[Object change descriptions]
━━━━━━

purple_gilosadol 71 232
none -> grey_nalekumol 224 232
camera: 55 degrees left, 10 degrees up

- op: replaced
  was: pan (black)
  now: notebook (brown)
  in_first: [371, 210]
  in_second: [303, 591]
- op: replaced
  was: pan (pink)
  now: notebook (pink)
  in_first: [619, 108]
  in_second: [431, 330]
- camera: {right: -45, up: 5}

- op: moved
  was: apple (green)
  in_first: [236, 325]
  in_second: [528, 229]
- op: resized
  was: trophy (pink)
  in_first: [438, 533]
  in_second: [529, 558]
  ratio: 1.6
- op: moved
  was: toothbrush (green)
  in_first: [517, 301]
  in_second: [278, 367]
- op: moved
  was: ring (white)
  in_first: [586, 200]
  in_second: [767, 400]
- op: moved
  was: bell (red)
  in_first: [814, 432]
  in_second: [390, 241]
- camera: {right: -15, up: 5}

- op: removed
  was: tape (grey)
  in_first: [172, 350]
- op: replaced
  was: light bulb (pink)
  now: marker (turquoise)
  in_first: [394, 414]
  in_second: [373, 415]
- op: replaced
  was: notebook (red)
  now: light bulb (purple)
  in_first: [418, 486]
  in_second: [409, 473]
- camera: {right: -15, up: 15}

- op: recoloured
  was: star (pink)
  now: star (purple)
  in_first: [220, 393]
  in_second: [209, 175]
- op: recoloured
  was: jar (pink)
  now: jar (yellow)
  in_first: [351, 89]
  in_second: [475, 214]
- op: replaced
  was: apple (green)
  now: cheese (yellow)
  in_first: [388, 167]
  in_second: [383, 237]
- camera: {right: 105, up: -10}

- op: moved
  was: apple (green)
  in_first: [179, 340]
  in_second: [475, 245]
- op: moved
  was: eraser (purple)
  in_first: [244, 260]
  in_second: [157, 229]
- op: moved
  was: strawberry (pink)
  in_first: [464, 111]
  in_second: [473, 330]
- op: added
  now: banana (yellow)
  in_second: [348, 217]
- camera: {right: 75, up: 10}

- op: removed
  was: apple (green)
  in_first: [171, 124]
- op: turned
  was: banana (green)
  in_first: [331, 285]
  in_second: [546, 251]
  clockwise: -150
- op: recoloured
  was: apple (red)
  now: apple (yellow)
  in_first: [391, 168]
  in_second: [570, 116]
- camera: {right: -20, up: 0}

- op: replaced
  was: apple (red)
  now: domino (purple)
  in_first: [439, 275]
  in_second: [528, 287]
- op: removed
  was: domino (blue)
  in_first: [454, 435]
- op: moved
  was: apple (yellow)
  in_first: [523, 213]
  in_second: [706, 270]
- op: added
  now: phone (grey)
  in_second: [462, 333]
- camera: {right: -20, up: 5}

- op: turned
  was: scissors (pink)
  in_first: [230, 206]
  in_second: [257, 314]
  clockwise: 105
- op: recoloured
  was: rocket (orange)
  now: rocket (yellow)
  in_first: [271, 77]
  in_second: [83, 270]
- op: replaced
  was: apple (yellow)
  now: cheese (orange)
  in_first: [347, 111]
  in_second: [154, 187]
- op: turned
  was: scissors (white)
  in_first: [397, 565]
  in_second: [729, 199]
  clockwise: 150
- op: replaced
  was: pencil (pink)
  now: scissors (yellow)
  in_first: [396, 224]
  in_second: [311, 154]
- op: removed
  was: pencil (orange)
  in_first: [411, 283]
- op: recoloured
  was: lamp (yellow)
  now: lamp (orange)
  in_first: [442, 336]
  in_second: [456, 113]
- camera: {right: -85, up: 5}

━━━━━━

#### About this task:
Only the number is wanted: how many lines in the entries above contain the string "orange"?

#### Written reply:
4